Stored data ::
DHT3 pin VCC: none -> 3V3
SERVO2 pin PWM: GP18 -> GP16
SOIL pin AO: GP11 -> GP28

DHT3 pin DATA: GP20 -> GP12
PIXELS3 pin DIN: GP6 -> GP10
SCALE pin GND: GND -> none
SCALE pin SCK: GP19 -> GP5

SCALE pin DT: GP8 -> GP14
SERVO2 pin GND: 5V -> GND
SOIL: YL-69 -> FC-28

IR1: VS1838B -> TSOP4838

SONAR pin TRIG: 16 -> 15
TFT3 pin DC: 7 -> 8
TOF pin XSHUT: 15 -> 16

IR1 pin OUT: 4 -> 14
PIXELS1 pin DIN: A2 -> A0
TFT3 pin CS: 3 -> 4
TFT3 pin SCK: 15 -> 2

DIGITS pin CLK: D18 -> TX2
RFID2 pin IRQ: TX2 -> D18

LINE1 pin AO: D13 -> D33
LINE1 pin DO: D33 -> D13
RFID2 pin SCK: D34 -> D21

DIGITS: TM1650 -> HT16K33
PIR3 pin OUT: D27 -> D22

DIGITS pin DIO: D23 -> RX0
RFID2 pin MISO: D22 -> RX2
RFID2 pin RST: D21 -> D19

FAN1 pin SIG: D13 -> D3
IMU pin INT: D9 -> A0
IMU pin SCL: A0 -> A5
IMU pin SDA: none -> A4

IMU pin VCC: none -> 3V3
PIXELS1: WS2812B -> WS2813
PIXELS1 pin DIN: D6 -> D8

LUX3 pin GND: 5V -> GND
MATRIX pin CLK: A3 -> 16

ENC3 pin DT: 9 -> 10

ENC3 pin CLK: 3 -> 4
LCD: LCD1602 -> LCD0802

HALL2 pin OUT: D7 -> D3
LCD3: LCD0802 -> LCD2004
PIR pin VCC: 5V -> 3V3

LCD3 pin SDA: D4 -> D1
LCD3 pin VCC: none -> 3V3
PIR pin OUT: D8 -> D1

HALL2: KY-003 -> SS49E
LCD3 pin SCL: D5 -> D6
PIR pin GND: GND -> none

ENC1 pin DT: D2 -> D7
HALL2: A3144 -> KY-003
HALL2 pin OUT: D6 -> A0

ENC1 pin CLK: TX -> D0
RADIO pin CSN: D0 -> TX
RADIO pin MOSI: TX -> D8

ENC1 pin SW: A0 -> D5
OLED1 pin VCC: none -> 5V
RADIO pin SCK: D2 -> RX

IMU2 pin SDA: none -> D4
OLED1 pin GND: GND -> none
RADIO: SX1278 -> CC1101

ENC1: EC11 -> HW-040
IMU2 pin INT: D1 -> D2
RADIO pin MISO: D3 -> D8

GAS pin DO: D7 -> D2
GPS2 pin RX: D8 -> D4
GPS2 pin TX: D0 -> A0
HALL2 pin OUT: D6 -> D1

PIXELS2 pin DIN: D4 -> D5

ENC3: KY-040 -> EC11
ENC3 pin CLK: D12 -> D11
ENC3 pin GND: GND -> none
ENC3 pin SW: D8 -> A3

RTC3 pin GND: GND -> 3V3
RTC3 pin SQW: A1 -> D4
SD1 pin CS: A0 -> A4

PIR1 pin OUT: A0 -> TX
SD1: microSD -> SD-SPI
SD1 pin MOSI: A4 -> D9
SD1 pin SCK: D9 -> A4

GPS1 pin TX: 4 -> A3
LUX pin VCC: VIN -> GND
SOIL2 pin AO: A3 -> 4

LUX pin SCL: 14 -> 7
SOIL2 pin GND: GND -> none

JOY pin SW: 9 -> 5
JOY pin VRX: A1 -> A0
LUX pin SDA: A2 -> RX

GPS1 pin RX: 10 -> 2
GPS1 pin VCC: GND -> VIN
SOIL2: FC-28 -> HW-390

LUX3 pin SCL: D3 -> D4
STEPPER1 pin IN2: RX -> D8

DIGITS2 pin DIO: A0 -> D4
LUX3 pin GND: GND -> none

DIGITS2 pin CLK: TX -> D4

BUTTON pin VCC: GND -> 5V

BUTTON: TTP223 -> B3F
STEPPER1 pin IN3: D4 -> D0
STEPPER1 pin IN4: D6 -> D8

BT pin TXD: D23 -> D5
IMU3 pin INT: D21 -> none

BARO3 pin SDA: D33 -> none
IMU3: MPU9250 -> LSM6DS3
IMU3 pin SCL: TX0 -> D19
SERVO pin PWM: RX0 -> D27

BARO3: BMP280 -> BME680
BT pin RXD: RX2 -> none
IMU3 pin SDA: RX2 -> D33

Your goal ::
Everything in the listing must be reproduced exactly; please include every line.

Response below ::
DHT3 pin VCC: none -> 3V3
SERVO2 pin PWM: GP18 -> GP16
SOIL pin AO: GP11 -> GP28

DHT3 pin DATA: GP20 -> GP12
PIXELS3 pin DIN: GP6 -> GP10
SCALE pin GND: GND -> none
SCALE pin SCK: GP19 -> GP5

SCALE pin DT: GP8 -> GP14
SERVO2 pin GND: 5V -> GND
SOIL: YL-69 -> FC-28

IR1: VS1838B -> TSOP4838

SONAR pin TRIG: 16 -> 15
TFT3 pin DC: 7 -> 8
TOF pin XSHUT: 15 -> 16

IR1 pin OUT: 4 -> 14
PIXELS1 pin DIN: A2 -> A0
TFT3 pin CS: 3 -> 4
TFT3 pin SCK: 15 -> 2

DIGITS pin CLK: D18 -> TX2
RFID2 pin IRQ: TX2 -> D18

LINE1 pin AO: D13 -> D33
LINE1 pin DO: D33 -> D13
RFID2 pin SCK: D34 -> D21

DIGITS: TM1650 -> HT16K33
PIR3 pin OUT: D27 -> D22

DIGITS pin DIO: D23 -> RX0
RFID2 pin MISO: D22 -> RX2
RFID2 pin RST: D21 -> D19

FAN1 pin SIG: D13 -> D3
IMU pin INT: D9 -> A0
IMU pin SCL: A0 -> A5
IMU pin SDA: none -> A4

IMU pin VCC: none -> 3V3
PIXELS1: WS2812B -> WS2813
PIXELS1 pin DIN: D6 -> D8

LUX3 pin GND: 5V -> GND
MATRIX pin CLK: A3 -> 16

ENC3 pin DT: 9 -> 10

ENC3 pin CLK: 3 -> 4
LCD: LCD1602 -> LCD0802

HALL2 pin OUT: D7 -> D3
LCD3: LCD0802 -> LCD2004
PIR pin VCC: 5V -> 3V3

LCD3 pin SDA: D4 -> D1
LCD3 pin VCC: none -> 3V3
PIR pin OUT: D8 -> D1

HALL2: KY-003 -> SS49E
LCD3 pin SCL: D5 -> D6
PIR pin GND: GND -> none

ENC1 pin DT: D2 -> D7
HALL2: A3144 -> KY-003
HALL2 pin OUT: D6 -> A0

ENC1 pin CLK: TX -> D0
RADIO pin CSN: D0 -> TX
RADIO pin MOSI: TX -> D8

ENC1 pin SW: A0 -> D5
OLED1 pin VCC: none -> 5V
RADIO pin SCK: D2 -> RX

IMU2 pin SDA: none -> D4
OLED1 pin GND: GND -> none
RADIO: SX1278 -> CC1101

ENC1: EC11 -> HW-040
IMU2 pin INT: D1 -> D2
RADIO pin MISO: D3 -> D8

GAS pin DO: D7 -> D2
GPS2 pin RX: D8 -> D4
GPS2 pin TX: D0 -> A0
HALL2 pin OUT: D6 -> D1

PIXELS2 pin DIN: D4 -> D5

ENC3: KY-040 -> EC11
ENC3 pin CLK: D12 -> D11
ENC3 pin GND: GND -> none
ENC3 pin SW: D8 -> A3

RTC3 pin GND: GND -> 3V3
RTC3 pin SQW: A1 -> D4
SD1 pin CS: A0 -> A4

PIR1 pin OUT: A0 -> TX
SD1: microSD -> SD-SPI
SD1 pin MOSI: A4 -> D9
SD1 pin SCK: D9 -> A4

GPS1 pin TX: 4 -> A3
LUX pin VCC: VIN -> GND
SOIL2 pin AO: A3 -> 4

LUX pin SCL: 14 -> 7
SOIL2 pin GND: GND -> none

JOY pin SW: 9 -> 5
JOY pin VRX: A1 -> A0
LUX pin SDA: A2 -> RX

GPS1 pin RX: 10 -> 2
GPS1 pin VCC: GND -> VIN
SOIL2: FC-28 -> HW-390

LUX3 pin SCL: D3 -> D4
STEPPER1 pin IN2: RX -> D8

DIGITS2 pin DIO: A0 -> D4
LUX3 pin GND: GND -> none

DIGITS2 pin CLK: TX -> D4

BUTTON pin VCC: GND -> 5V

BUTTON: TTP223 -> B3F
STEPPER1 pin IN3: D4 -> D0
STEPPER1 pin IN4: D6 -> D8

BT pin TXD: D23 -> D5
IMU3 pin INT: D21 -> none

BARO3 pin SDA: D33 -> none
IMU3: MPU9250 -> LSM6DS3
IMU3 pin SCL: TX0 -> D19
SERVO pin PWM: RX0 -> D27

BARO3: BMP280 -> BME680
BT pin RXD: RX2 -> none
IMU3 pin SDA: RX2 -> D33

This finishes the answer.